§ Your assignment:
From the entries below, copy exactly the lines from the one that contains "pink L-shape: (386, 121) -> (337, 110), moved" through the one that contains "black arrow: (336, 73)", both included, and only those.
───── Given records
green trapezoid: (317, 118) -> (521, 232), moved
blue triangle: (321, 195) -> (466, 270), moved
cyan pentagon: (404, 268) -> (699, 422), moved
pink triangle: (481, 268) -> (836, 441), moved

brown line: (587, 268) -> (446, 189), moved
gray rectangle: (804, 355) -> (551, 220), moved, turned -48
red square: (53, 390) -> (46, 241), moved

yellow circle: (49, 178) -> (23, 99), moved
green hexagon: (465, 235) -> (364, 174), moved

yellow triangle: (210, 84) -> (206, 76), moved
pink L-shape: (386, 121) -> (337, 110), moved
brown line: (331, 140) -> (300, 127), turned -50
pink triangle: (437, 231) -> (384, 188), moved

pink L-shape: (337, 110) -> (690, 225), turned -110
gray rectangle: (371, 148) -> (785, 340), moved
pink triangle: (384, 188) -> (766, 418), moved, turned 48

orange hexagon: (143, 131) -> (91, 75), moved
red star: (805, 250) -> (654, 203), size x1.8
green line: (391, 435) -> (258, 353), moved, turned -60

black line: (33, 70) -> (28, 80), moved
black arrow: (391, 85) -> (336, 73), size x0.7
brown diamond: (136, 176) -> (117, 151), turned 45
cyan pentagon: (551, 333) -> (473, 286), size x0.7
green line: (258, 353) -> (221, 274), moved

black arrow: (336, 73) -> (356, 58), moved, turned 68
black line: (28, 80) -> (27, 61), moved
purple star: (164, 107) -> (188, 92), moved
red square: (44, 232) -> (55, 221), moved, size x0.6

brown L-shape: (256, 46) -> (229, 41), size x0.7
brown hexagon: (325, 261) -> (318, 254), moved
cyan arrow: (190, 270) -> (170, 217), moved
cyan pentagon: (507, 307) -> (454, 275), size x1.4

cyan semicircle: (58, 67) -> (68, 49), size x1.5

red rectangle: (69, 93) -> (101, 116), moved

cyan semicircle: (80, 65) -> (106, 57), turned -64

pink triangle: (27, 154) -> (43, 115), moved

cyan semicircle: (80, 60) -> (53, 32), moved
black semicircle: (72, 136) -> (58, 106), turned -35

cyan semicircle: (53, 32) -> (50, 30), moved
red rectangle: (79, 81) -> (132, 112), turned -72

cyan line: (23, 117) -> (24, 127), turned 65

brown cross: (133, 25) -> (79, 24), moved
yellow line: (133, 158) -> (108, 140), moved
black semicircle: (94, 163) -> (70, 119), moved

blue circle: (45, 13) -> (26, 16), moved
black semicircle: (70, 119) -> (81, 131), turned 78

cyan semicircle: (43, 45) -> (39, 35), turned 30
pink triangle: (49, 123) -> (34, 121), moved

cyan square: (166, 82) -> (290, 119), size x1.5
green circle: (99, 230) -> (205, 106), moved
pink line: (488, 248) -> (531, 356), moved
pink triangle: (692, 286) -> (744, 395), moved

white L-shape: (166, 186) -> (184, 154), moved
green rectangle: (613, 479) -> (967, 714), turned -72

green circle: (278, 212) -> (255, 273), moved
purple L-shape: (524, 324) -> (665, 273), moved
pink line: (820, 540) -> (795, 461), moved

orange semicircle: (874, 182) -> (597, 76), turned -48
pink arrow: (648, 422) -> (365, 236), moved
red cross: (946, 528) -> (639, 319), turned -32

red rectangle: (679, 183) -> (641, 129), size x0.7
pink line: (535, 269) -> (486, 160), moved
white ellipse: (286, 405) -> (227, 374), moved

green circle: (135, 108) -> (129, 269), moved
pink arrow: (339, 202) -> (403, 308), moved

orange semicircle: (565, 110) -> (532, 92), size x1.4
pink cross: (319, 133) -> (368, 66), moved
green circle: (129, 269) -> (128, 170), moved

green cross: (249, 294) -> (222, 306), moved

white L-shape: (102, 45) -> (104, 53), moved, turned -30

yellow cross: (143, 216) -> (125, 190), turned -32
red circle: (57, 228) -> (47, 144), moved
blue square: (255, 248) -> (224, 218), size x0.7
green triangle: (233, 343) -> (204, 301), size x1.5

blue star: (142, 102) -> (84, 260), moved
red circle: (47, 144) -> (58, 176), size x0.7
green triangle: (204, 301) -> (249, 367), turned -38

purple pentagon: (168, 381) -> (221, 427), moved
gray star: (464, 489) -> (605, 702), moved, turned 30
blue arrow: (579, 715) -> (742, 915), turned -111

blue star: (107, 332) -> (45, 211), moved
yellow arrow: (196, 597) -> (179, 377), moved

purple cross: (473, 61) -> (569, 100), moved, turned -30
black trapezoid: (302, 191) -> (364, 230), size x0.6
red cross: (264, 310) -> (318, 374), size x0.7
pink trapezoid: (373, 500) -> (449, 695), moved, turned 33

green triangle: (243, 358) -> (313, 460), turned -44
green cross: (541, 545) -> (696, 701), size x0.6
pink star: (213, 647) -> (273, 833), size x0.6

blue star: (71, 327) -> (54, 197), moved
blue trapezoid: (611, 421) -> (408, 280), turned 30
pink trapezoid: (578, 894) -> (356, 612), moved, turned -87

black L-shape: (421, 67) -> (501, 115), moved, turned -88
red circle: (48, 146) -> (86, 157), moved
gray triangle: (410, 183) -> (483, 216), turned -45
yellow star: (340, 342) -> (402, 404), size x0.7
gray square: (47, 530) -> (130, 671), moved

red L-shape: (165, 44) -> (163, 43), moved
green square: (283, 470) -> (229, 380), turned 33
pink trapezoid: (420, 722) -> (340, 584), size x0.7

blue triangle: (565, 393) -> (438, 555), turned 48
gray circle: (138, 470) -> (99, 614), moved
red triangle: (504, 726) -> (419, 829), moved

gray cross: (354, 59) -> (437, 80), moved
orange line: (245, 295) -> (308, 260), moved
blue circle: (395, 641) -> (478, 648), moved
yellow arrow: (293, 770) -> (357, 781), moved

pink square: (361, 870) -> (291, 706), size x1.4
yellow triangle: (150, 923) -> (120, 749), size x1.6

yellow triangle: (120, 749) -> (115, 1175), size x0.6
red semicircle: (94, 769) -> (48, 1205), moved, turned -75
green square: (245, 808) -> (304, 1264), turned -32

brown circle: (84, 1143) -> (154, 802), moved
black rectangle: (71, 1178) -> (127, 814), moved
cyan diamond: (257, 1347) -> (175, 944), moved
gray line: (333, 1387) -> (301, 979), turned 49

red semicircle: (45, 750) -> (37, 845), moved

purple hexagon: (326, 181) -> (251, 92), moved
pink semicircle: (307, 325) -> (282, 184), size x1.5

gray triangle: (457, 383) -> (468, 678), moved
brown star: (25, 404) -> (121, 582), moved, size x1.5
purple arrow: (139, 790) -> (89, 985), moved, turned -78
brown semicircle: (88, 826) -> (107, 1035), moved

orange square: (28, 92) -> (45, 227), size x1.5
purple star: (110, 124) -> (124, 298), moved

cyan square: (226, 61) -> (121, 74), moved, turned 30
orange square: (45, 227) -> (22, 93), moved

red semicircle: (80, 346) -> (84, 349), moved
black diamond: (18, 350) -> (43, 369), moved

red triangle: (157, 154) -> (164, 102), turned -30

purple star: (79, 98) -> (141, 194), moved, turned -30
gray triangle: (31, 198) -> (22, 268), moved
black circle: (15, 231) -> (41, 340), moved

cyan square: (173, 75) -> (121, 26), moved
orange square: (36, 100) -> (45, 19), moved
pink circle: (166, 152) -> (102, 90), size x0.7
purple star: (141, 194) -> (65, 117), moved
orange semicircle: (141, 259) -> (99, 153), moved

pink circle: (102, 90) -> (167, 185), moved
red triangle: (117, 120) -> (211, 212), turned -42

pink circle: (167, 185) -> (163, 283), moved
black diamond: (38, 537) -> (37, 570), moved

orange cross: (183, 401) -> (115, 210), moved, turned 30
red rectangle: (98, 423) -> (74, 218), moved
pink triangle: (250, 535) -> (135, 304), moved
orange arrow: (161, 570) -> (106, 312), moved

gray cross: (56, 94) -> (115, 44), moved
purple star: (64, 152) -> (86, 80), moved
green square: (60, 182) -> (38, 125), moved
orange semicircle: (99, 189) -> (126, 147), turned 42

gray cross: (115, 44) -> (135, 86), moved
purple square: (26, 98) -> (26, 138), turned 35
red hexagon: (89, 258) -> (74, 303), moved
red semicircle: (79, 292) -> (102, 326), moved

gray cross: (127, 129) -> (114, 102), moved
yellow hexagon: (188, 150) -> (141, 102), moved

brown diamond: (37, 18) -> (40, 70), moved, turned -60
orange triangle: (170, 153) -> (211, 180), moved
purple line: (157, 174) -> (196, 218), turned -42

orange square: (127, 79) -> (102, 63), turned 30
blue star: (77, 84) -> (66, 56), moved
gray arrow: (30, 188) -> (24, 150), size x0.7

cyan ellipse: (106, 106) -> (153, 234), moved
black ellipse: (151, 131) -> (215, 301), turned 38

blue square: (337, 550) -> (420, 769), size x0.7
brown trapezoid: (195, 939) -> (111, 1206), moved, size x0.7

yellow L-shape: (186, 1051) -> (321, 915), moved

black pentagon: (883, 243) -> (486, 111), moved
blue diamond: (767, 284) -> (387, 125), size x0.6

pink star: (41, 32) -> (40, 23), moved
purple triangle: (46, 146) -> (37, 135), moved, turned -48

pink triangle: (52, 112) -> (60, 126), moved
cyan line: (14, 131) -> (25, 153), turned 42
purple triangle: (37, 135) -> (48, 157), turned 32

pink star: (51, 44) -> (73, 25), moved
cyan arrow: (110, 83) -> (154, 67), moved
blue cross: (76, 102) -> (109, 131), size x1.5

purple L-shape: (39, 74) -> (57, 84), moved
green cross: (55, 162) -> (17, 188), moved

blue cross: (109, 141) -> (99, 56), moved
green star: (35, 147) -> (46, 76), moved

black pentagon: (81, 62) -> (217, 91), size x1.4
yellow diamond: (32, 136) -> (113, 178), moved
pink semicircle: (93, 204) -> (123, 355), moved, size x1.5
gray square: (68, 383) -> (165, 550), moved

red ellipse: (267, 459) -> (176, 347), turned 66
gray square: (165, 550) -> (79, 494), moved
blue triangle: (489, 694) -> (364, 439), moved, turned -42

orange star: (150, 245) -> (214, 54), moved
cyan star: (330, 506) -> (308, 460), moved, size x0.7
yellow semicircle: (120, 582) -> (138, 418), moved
──────────
§ Reply to the task:
pink L-shape: (386, 121) -> (337, 110), moved
brown line: (331, 140) -> (300, 127), turned -50
pink triangle: (437, 231) -> (384, 188), moved

pink L-shape: (337, 110) -> (690, 225), turned -110
gray rectangle: (371, 148) -> (785, 340), moved
pink triangle: (384, 188) -> (766, 418), moved, turned 48

orange hexagon: (143, 131) -> (91, 75), moved
red star: (805, 250) -> (654, 203), size x1.8
green line: (391, 435) -> (258, 353), moved, turned -60

black line: (33, 70) -> (28, 80), moved
black arrow: (391, 85) -> (336, 73), size x0.7
brown diamond: (136, 176) -> (117, 151), turned 45
cyan pentagon: (551, 333) -> (473, 286), size x0.7
green line: (258, 353) -> (221, 274), moved

black arrow: (336, 73) -> (356, 58), moved, turned 68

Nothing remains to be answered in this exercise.